→ Object tracking records
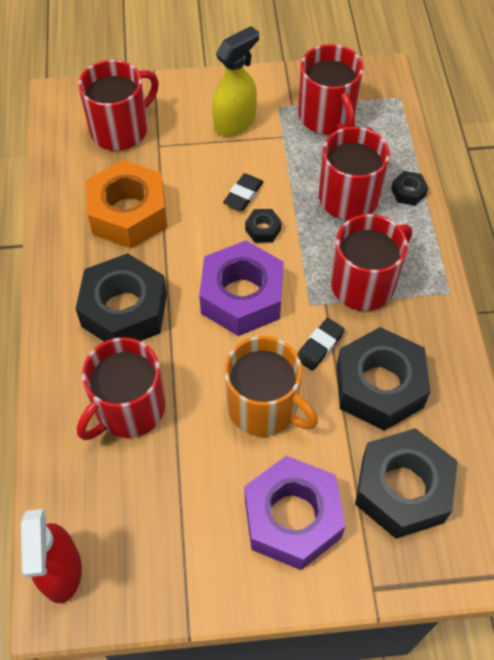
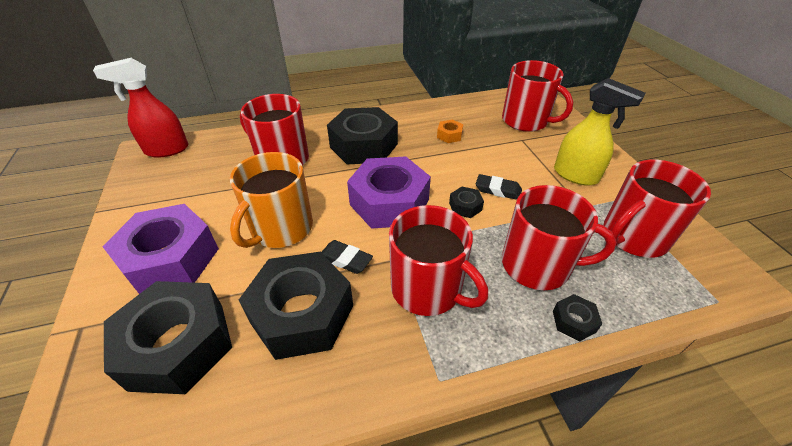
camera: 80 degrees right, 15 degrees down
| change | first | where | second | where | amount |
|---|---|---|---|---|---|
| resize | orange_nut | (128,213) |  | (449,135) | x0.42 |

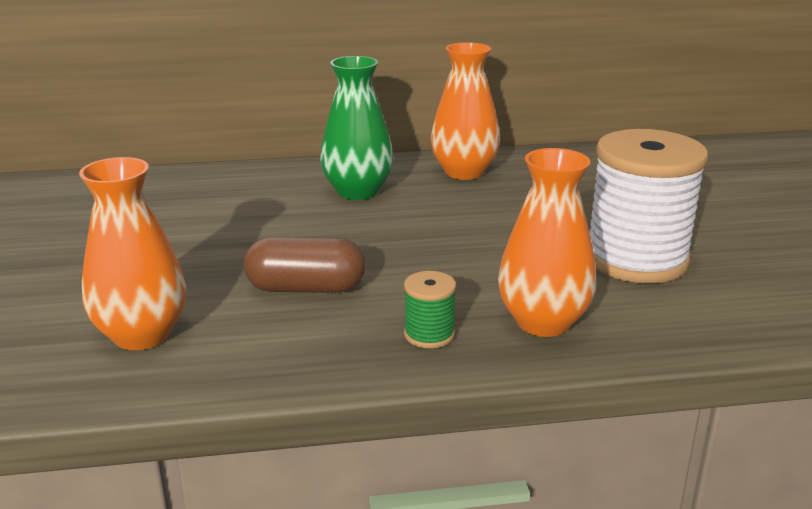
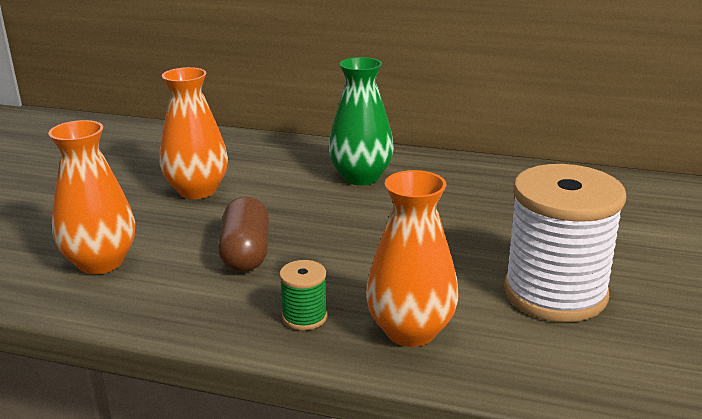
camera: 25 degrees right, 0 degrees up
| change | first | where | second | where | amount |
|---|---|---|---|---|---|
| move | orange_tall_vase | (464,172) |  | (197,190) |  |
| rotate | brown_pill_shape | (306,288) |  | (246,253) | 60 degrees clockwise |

→ How to complete this task
Leaving out any images, restate every record word for word.

→ Written reply
camera: 80 degrees right, 15 degrees down
| change | first | where | second | where | amount |
|---|---|---|---|---|---|
| resize | orange_nut | (128,213) |  | (449,135) | x0.42 |

camera: 25 degrees right, 0 degrees up
| change | first | where | second | where | amount |
|---|---|---|---|---|---|
| move | orange_tall_vase | (464,172) |  | (197,190) |  |
| rotate | brown_pill_shape | (306,288) |  | (246,253) | 60 degrees clockwise |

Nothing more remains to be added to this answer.